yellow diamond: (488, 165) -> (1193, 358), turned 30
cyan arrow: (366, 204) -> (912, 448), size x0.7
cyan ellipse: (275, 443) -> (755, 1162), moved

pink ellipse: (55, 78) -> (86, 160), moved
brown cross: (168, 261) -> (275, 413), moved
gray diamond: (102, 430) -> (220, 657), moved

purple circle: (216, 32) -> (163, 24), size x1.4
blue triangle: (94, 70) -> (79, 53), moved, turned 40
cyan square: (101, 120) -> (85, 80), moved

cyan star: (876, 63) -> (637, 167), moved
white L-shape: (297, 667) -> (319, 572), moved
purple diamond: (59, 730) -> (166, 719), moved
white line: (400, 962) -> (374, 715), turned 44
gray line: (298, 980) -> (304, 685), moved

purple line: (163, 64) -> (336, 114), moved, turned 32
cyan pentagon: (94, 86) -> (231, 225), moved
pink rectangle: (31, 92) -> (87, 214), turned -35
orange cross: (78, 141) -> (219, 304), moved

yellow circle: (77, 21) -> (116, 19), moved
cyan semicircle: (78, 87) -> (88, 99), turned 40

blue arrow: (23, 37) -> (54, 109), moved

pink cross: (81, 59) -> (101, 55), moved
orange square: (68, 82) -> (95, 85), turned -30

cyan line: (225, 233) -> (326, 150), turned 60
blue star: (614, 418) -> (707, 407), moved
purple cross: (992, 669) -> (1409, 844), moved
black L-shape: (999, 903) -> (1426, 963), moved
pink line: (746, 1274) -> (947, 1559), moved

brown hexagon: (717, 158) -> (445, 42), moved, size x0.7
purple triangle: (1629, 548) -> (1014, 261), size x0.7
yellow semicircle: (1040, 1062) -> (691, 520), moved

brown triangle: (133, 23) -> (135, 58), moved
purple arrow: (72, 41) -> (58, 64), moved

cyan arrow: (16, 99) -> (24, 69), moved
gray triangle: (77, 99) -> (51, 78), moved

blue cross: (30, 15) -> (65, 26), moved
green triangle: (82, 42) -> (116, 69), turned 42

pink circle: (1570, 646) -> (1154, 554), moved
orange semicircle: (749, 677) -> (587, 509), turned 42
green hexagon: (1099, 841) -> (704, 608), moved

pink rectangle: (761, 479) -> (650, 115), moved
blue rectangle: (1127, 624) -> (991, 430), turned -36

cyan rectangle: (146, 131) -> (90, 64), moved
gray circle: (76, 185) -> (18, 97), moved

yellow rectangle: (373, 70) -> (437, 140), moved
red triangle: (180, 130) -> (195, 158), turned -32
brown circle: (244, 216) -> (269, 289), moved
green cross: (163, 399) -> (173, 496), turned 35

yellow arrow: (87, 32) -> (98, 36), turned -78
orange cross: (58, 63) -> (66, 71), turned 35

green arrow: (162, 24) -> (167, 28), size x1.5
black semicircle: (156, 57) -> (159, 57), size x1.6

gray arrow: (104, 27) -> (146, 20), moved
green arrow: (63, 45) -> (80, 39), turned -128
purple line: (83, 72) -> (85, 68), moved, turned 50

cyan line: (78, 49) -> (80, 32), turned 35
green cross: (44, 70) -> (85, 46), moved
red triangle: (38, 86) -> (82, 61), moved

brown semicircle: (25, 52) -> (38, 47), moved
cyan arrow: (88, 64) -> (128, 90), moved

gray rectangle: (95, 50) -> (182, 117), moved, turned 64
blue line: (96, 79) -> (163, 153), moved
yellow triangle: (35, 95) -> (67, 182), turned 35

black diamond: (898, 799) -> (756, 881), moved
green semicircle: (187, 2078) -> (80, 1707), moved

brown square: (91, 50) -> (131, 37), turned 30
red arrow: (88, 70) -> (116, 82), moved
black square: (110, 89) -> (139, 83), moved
━━━━━━━━
> _TRY IT_:
Take the stretch of lines above from the one containing "pink cross: (81, 59) -> (101, 55), moved" through the one containing "black L-shape: (999, 903)" and repeat it exactly, adding no other line.

> _OUTPUT_:
pink cross: (81, 59) -> (101, 55), moved
orange square: (68, 82) -> (95, 85), turned -30

cyan line: (225, 233) -> (326, 150), turned 60
blue star: (614, 418) -> (707, 407), moved
purple cross: (992, 669) -> (1409, 844), moved
black L-shape: (999, 903) -> (1426, 963), moved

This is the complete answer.